### RECORDED INFORMATION
··········

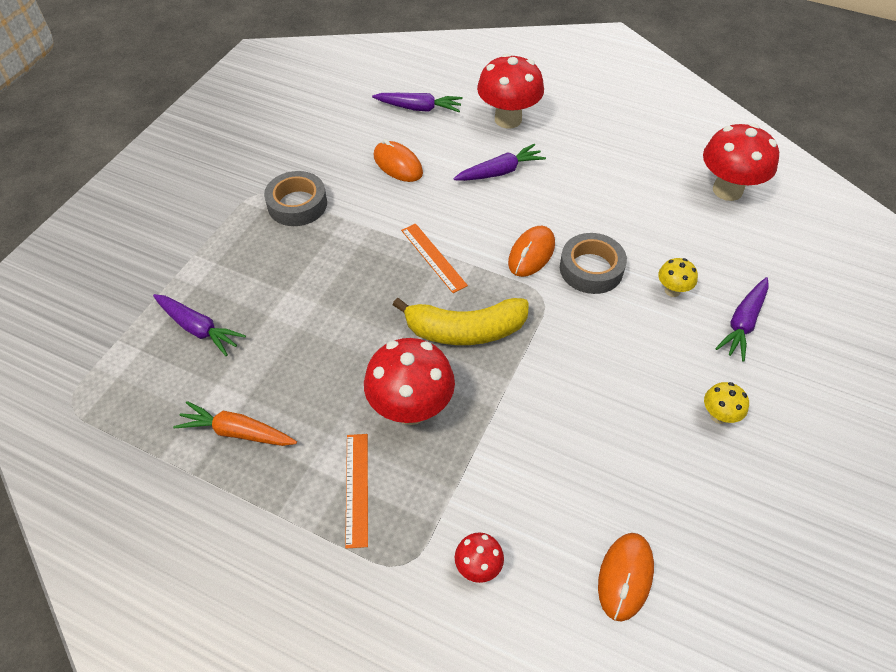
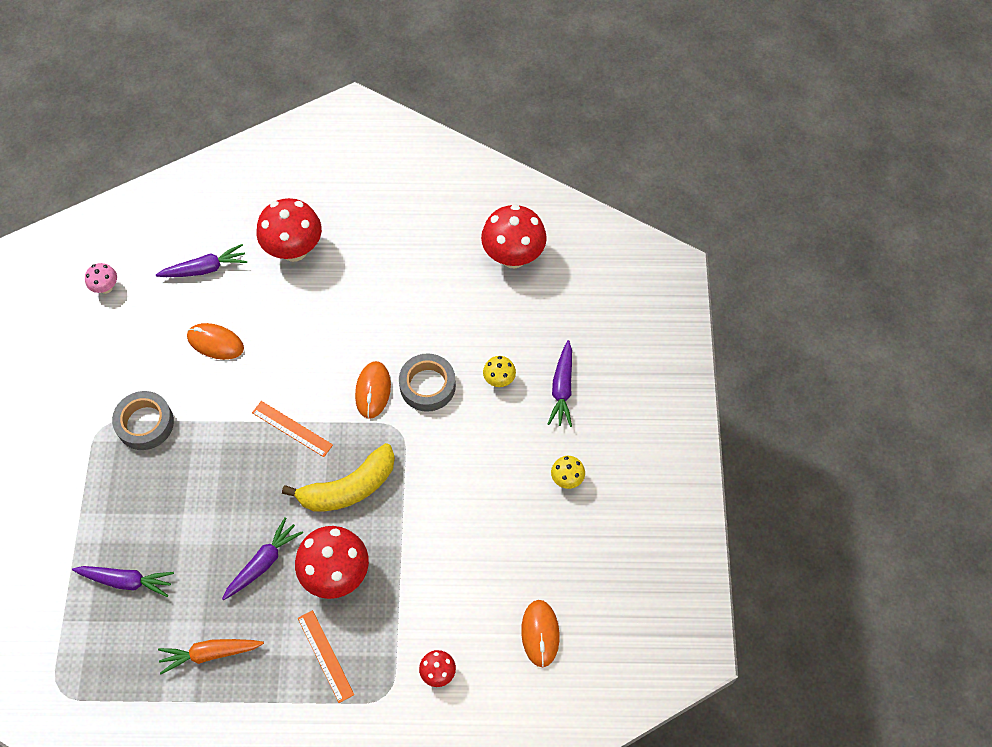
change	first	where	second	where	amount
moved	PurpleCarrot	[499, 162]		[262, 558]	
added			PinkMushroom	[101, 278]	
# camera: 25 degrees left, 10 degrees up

··········

### TASK DETAILS
Repeat the data exactly. Pictures should not appear.

### REPLY TO THE EXERCISE
change	first	where	second	where	amount
moved	PurpleCarrot	[499, 162]		[262, 558]	
added			PinkMushroom	[101, 278]	
# camera: 25 degrees left, 10 degrees up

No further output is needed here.